## The task
Nothing but the text should be carried over: reproduce all the data exactly and leave out every image.

(Material shown Opens)

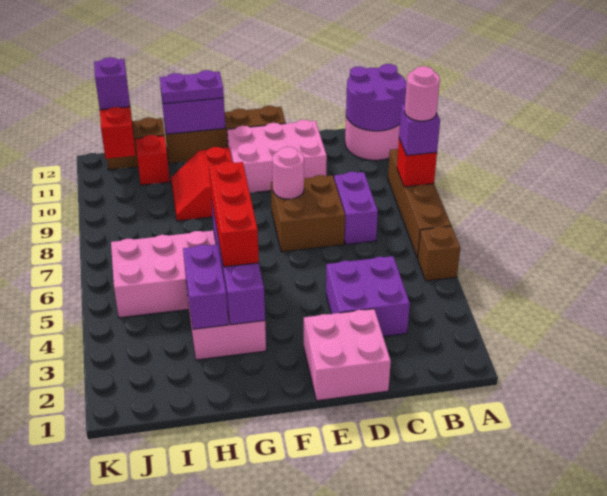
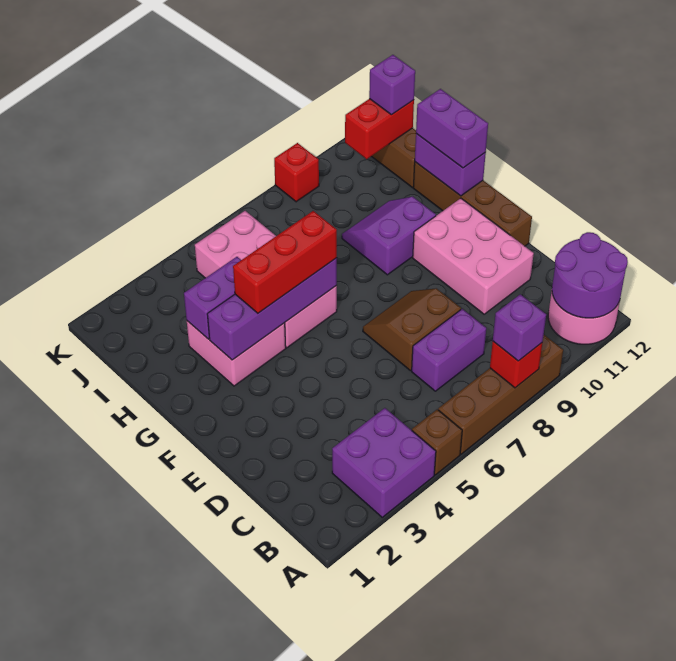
pink round brick A8 level 4 -> none
purple brick C3:D4 level 1 -> purple brick A3:B4 level 1
pink brick D1:E2 level 1 -> none
brown brick D7:E8 level 1 -> brown slope D7:E8 level 1 top D
pink round brick E8 level 2 -> none
red slope G9:H10 level 1 top G -> purple slope G9:H10 level 1 top G
purple plate G12:H12 level 3 -> purple brick G12:H12 level 3
red brick I11 level 1 -> red brick K9 level 1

(Material shown Closes)

## Solved exercise
pink round brick A8 level 4 -> none
purple brick C3:D4 level 1 -> purple brick A3:B4 level 1
pink brick D1:E2 level 1 -> none
brown brick D7:E8 level 1 -> brown slope D7:E8 level 1 top D
pink round brick E8 level 2 -> none
red slope G9:H10 level 1 top G -> purple slope G9:H10 level 1 top G
purple plate G12:H12 level 3 -> purple brick G12:H12 level 3
red brick I11 level 1 -> red brick K9 level 1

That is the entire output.